> **YOUR INSTRUCTIONS**
Each entry that follows is to be retyped exactly. Pictures do not belong in the copy.

[Extracted records]
—————
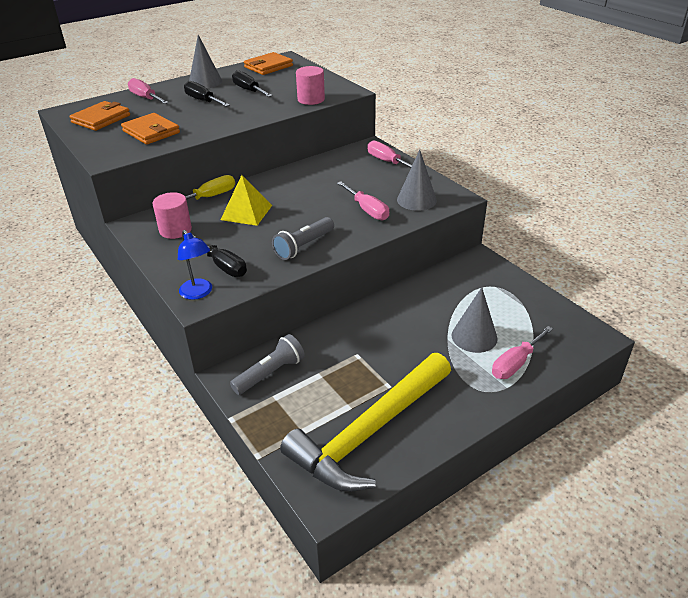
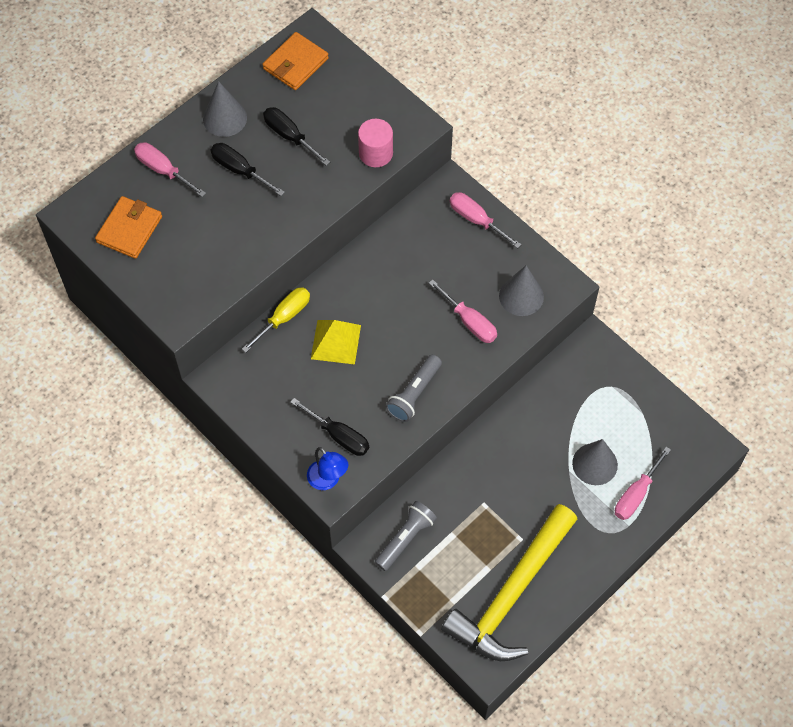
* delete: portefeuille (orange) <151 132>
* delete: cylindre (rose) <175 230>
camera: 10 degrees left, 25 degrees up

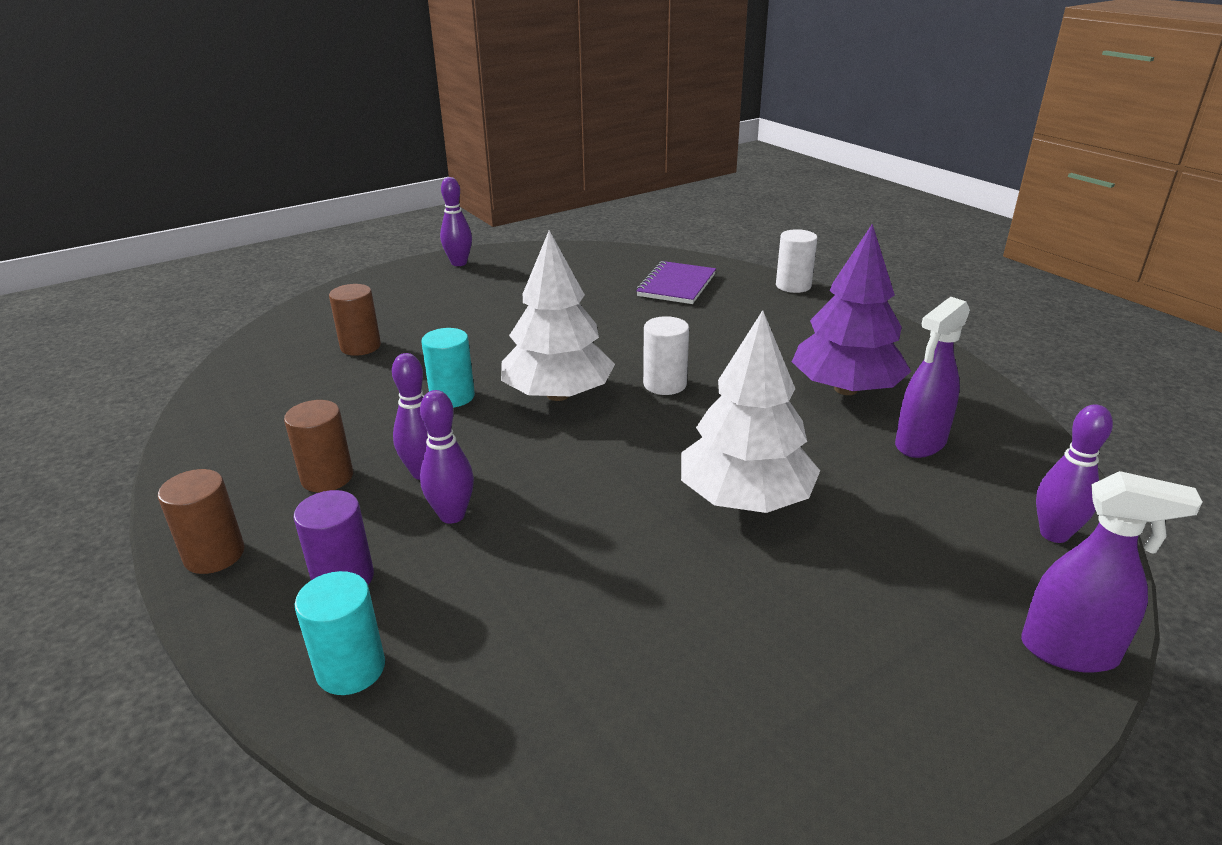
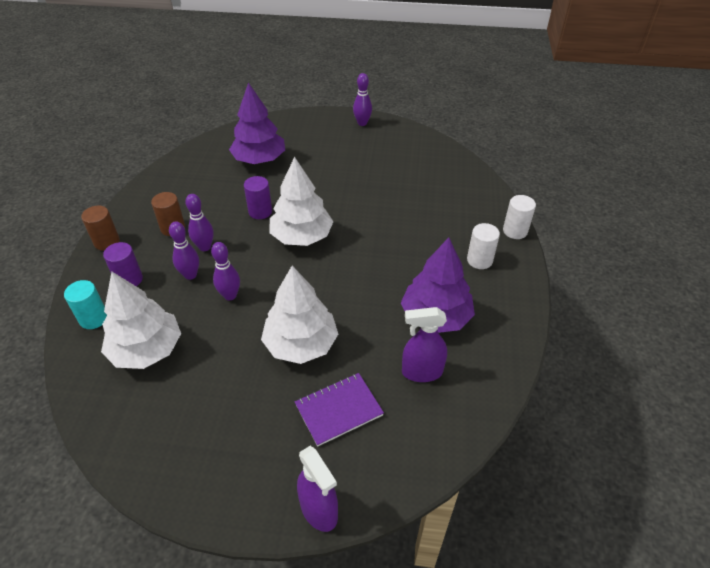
* insert: arbre (blanc) <146 349>
* move: quille (violet) <1054 534> to <230 295>
* replace: cylindre (marron) <360 346> to arbre (violet) <259 160>
* recolor: cylindre (turquoise) <452 397> to cylindre (violet) <260 211>
* move: carnet (violet) <676 285> to <339 410>
* move: cylindre (blanc) <665 384> to <479 260>
camera: 40 degrees right, 15 degrees up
—————
> **WRITTEN RESPONSE**
* delete: portefeuille (orange) <151 132>
* delete: cylindre (rose) <175 230>
camera: 10 degrees left, 25 degrees up

* insert: arbre (blanc) <146 349>
* move: quille (violet) <1054 534> to <230 295>
* replace: cylindre (marron) <360 346> to arbre (violet) <259 160>
* recolor: cylindre (turquoise) <452 397> to cylindre (violet) <260 211>
* move: carnet (violet) <676 285> to <339 410>
* move: cylindre (blanc) <665 384> to <479 260>
camera: 40 degrees right, 15 degrees up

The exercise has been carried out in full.